## Supplied data
━━━━━━

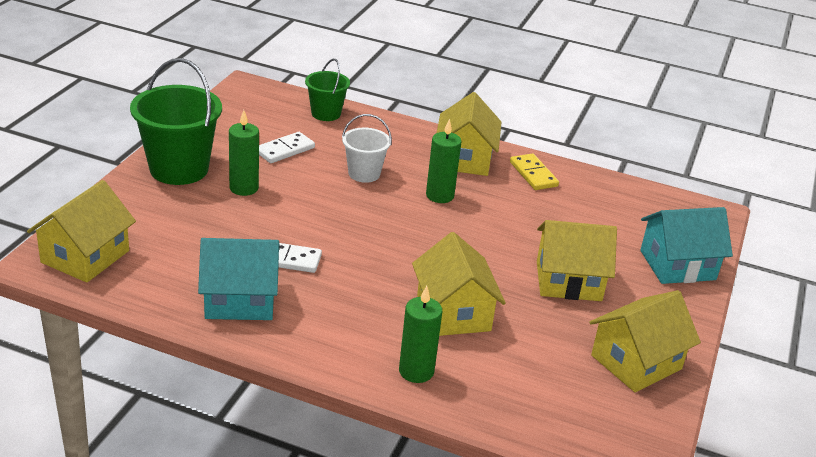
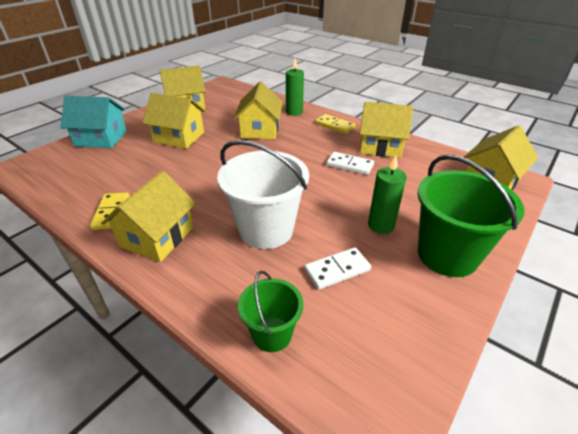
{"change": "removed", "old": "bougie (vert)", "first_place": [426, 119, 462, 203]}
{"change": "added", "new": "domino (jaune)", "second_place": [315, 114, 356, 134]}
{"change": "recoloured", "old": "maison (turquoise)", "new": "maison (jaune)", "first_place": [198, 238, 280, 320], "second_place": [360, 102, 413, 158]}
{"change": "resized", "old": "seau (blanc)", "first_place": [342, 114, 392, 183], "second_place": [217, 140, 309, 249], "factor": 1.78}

━━━━━━

## What you should do
Please restate all of the listing above word for word, with no pictures.

## Response
{"change": "removed", "old": "bougie (vert)", "first_place": [426, 119, 462, 203]}
{"change": "added", "new": "domino (jaune)", "second_place": [315, 114, 356, 134]}
{"change": "recoloured", "old": "maison (turquoise)", "new": "maison (jaune)", "first_place": [198, 238, 280, 320], "second_place": [360, 102, 413, 158]}
{"change": "resized", "old": "seau (blanc)", "first_place": [342, 114, 392, 183], "second_place": [217, 140, 309, 249], "factor": 1.78}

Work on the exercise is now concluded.